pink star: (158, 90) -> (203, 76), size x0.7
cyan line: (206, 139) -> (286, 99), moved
--
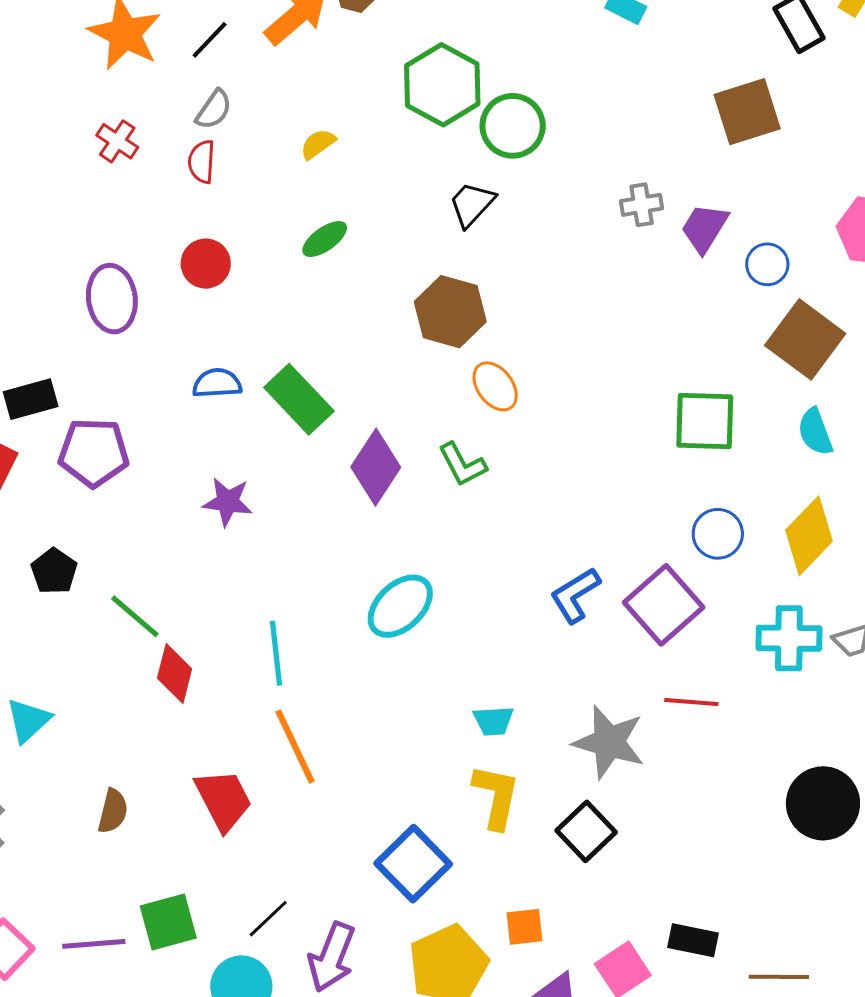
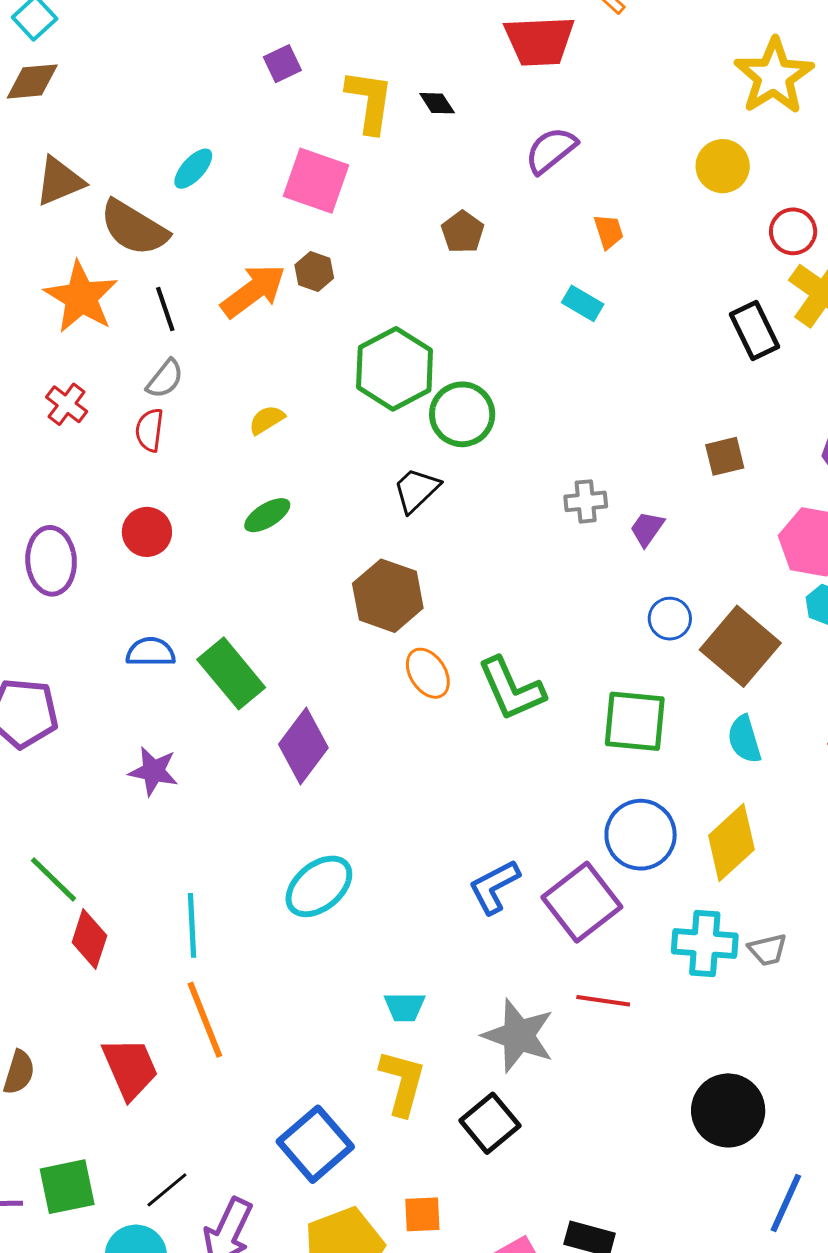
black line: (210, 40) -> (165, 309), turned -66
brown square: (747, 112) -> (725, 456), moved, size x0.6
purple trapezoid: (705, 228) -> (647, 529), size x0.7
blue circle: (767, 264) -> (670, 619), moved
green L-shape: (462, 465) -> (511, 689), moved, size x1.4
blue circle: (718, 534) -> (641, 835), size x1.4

## [Goal of the exercise]
Pull every line containing the word "moved" out of the material and copy it.

## [Result]
cyan line: (206, 139) -> (286, 99), moved
brown square: (747, 112) -> (725, 456), moved, size x0.6
blue circle: (767, 264) -> (670, 619), moved
green L-shape: (462, 465) -> (511, 689), moved, size x1.4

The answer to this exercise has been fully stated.